■ **Aim of the exercise**
Extract, from the records beneath this instruction, each line that contains the word "mushroom".

■ **Data listing**
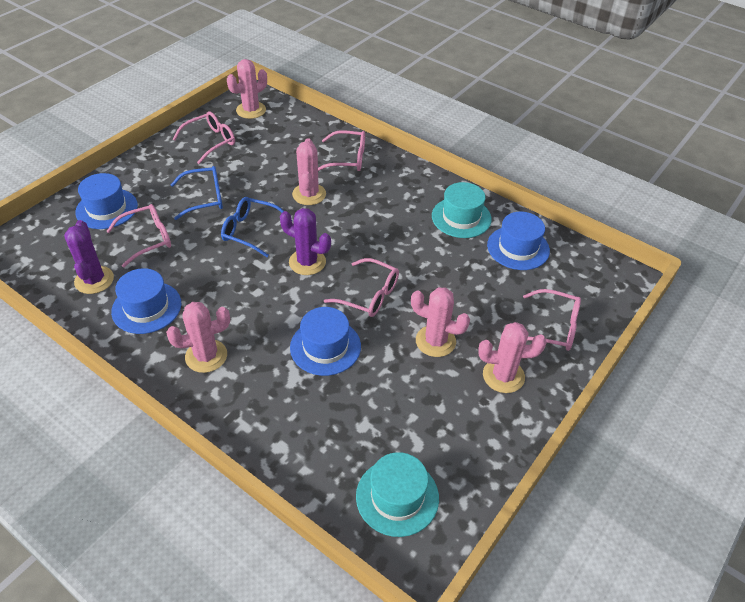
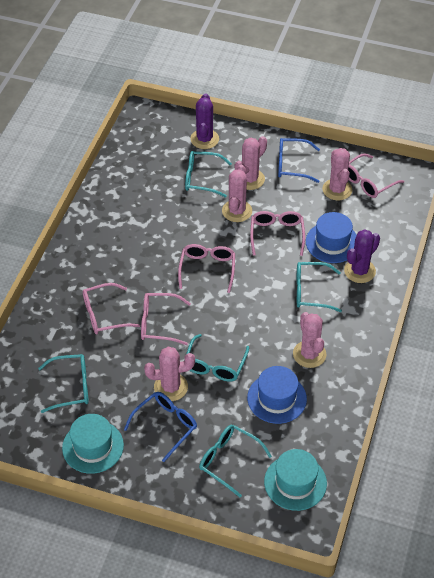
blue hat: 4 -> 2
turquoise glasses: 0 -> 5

* * *

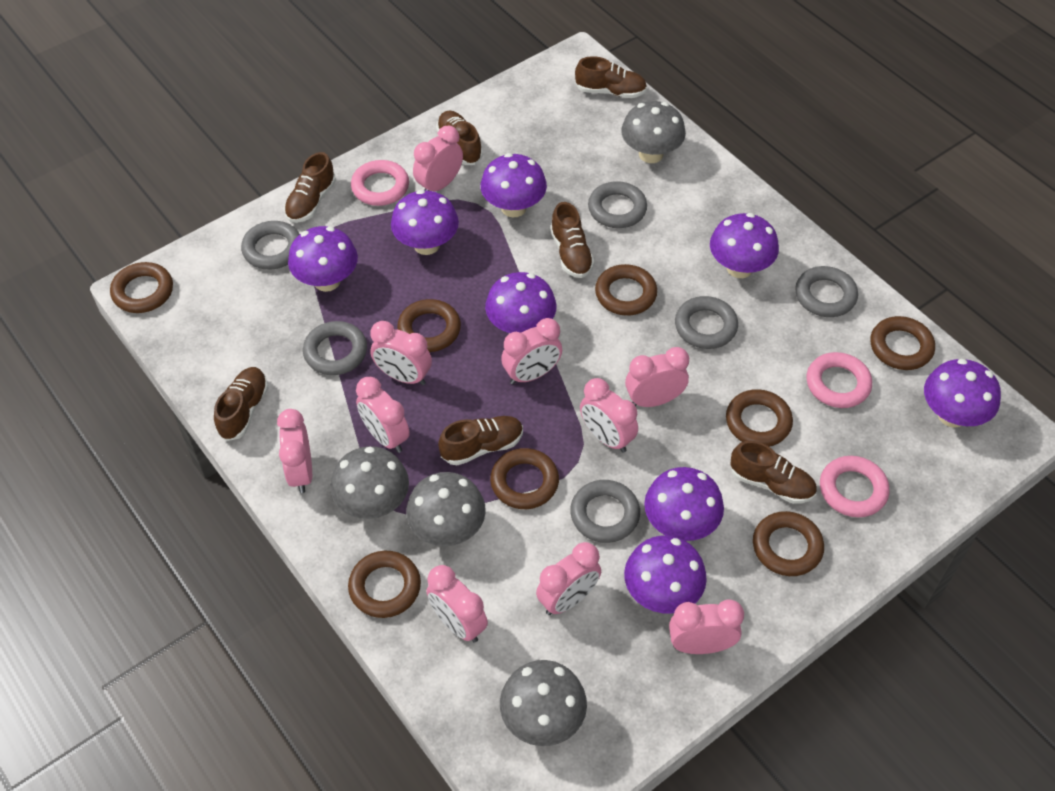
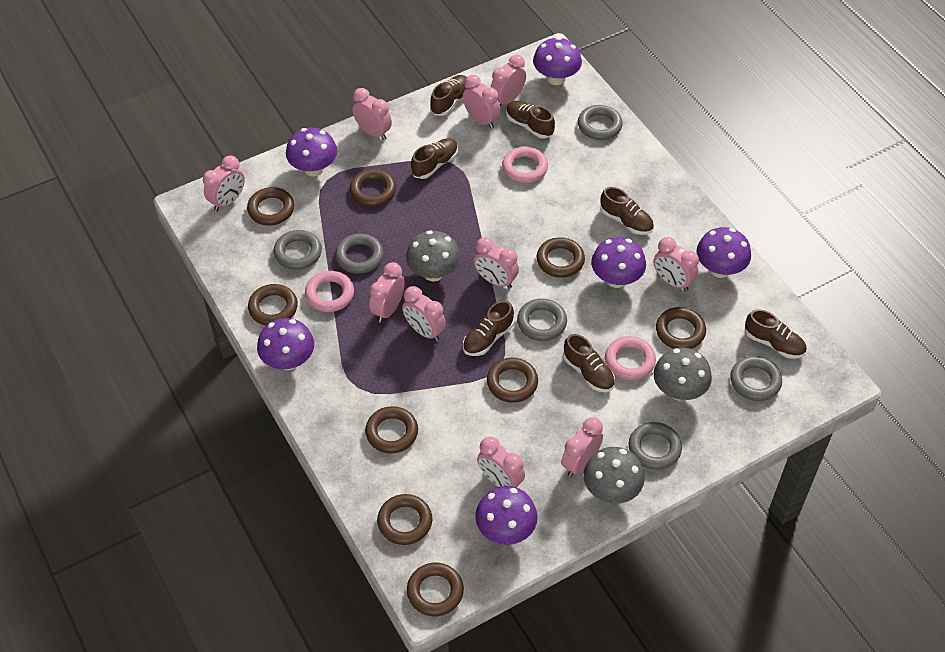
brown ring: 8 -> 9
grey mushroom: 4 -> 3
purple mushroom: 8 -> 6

■ **Solution below**
grey mushroom: 4 -> 3
purple mushroom: 8 -> 6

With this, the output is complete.